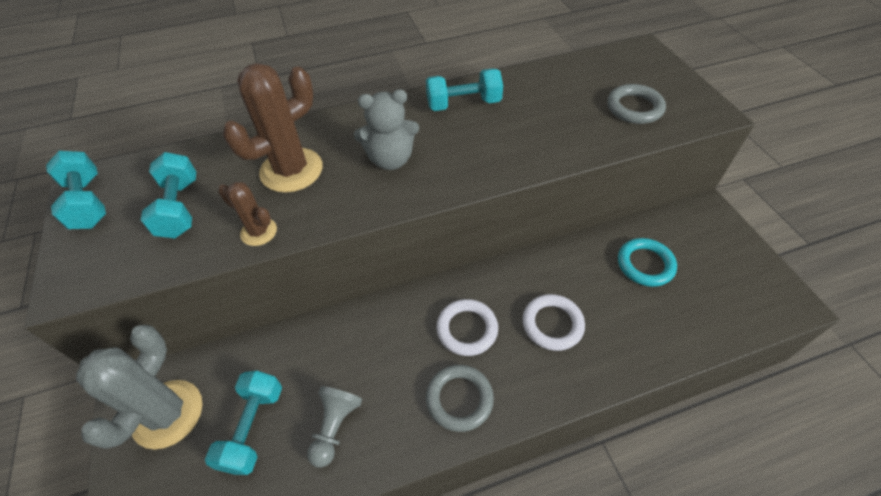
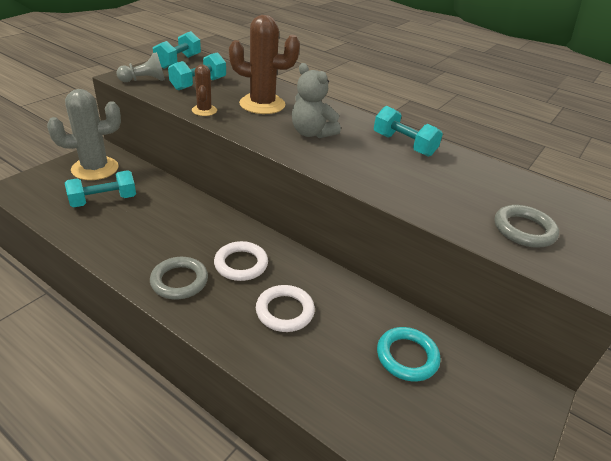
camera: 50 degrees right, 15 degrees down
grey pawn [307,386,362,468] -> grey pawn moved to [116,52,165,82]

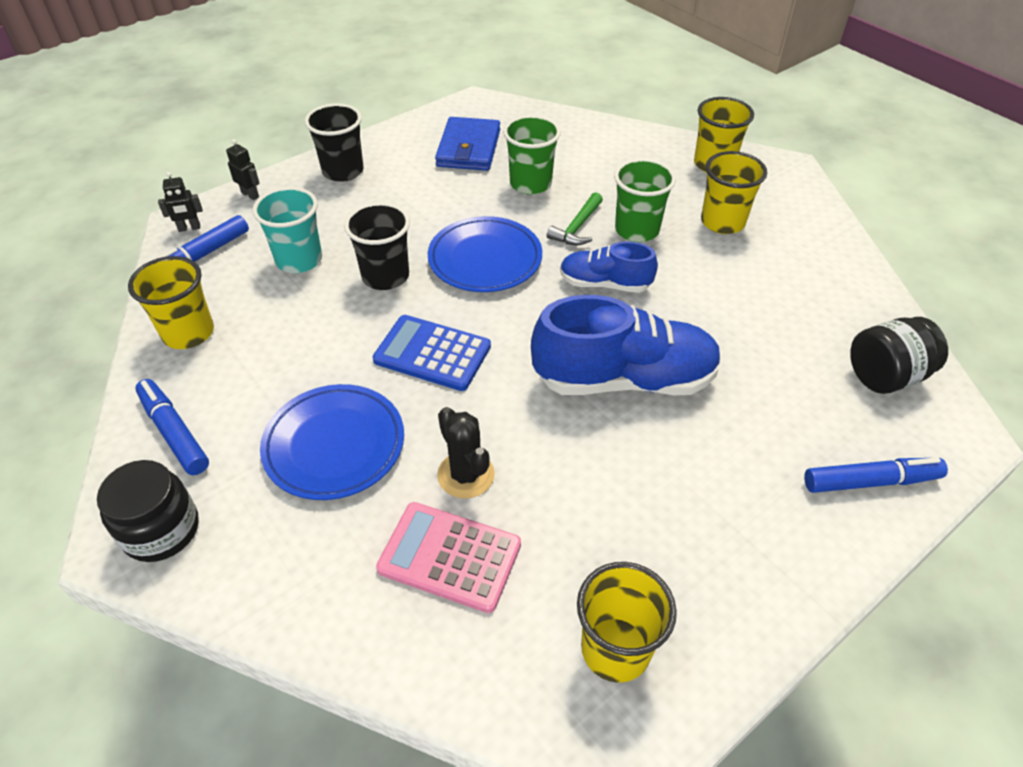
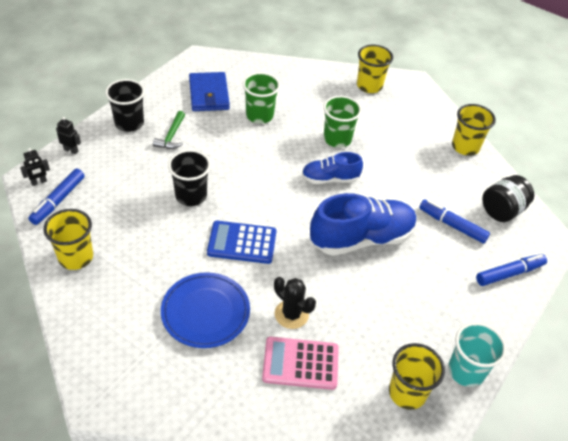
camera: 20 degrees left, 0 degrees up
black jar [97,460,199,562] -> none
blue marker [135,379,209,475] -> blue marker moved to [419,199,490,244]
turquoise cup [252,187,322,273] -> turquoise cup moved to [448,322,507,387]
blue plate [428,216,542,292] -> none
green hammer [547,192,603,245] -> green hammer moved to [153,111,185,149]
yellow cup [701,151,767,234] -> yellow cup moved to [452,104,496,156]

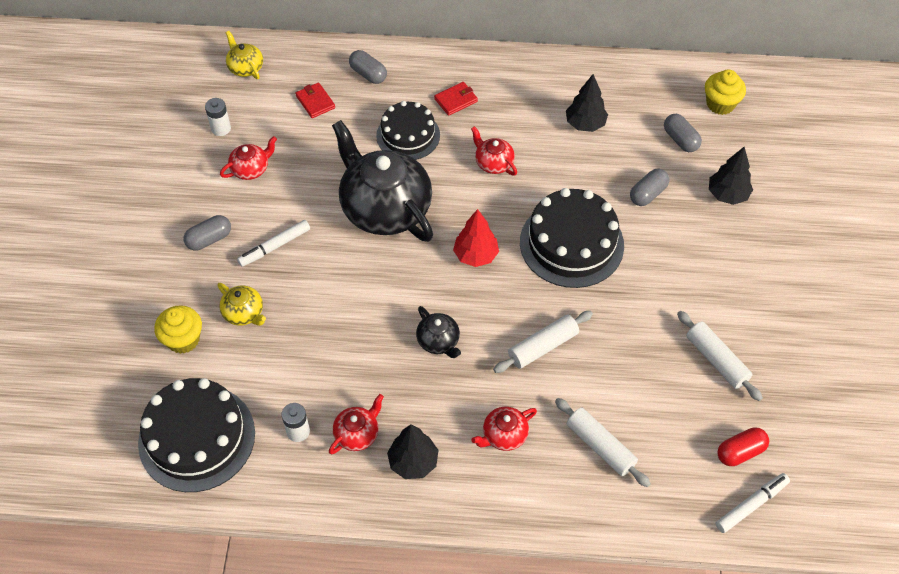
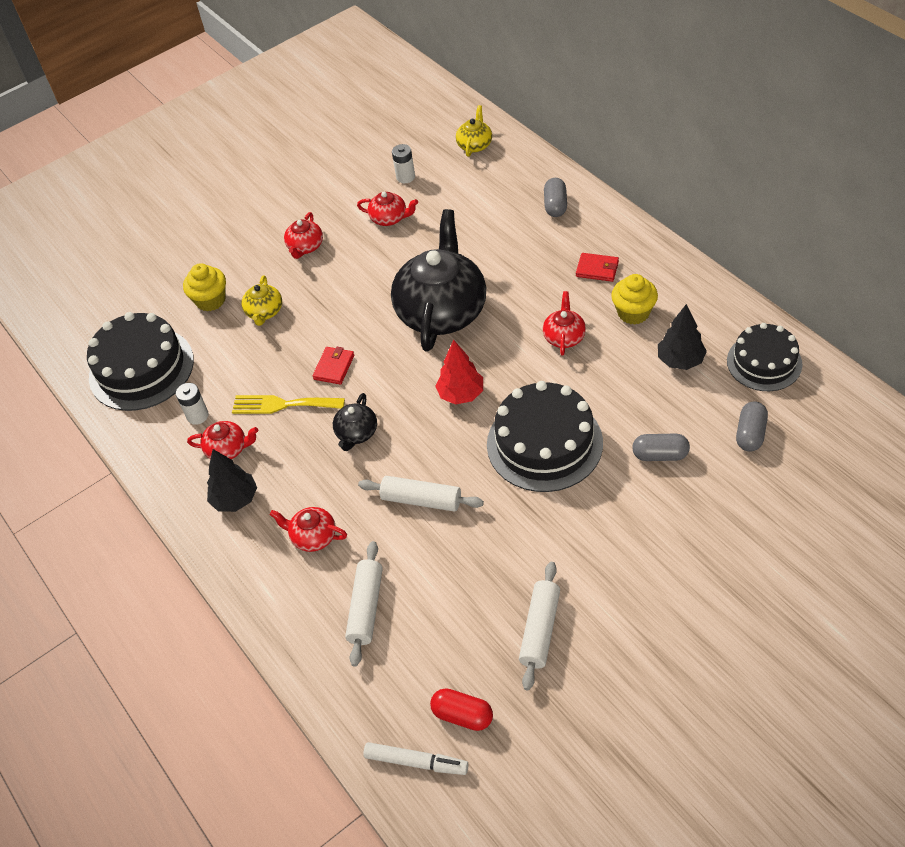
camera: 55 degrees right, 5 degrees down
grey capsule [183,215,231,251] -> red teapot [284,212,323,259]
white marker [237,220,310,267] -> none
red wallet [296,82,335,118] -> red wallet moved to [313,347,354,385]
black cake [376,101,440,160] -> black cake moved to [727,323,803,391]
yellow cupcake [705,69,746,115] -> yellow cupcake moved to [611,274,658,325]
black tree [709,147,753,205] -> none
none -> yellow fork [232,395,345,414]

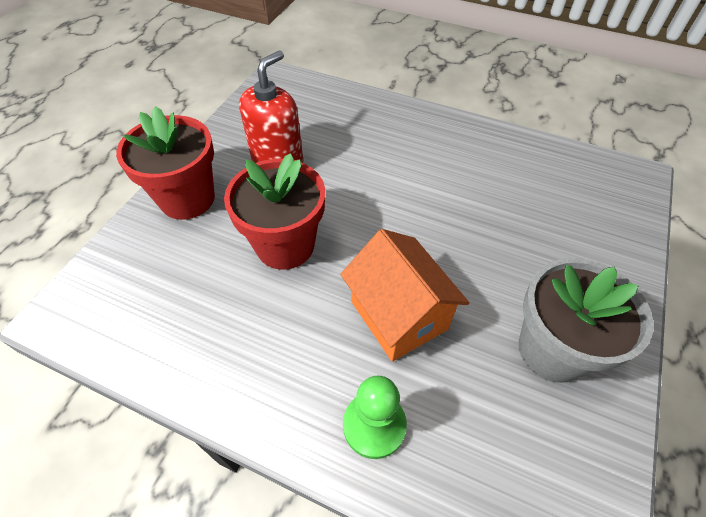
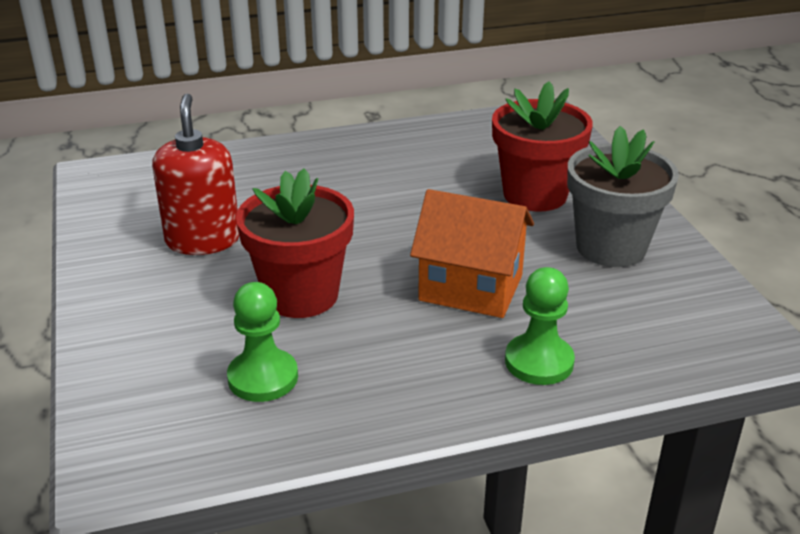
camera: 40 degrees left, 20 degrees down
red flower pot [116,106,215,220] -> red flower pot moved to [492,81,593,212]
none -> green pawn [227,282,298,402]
::::
Exercise brief: Reproduce all of the material above word for word. Omit the pictures.

Task response:
camera: 50 degrees right, 15 degrees down
grey pawn [307,386,362,468] -> grey pawn moved to [116,52,165,82]

camera: 20 degrees left, 0 degrees up
black jar [97,460,199,562] -> none
blue marker [135,379,209,475] -> blue marker moved to [419,199,490,244]
turquoise cup [252,187,322,273] -> turquoise cup moved to [448,322,507,387]
blue plate [428,216,542,292] -> none
green hammer [547,192,603,245] -> green hammer moved to [153,111,185,149]
yellow cup [701,151,767,234] -> yellow cup moved to [452,104,496,156]

camera: 55 degrees right, 5 degrees down
grey capsule [183,215,231,251] -> red teapot [284,212,323,259]
white marker [237,220,310,267] -> none
red wallet [296,82,335,118] -> red wallet moved to [313,347,354,385]
black cake [376,101,440,160] -> black cake moved to [727,323,803,391]
yellow cupcake [705,69,746,115] -> yellow cupcake moved to [611,274,658,325]
black tree [709,147,753,205] -> none
none -> yellow fork [232,395,345,414]

camera: 40 degrees left, 20 degrees down
red flower pot [116,106,215,220] -> red flower pot moved to [492,81,593,212]
none -> green pawn [227,282,298,402]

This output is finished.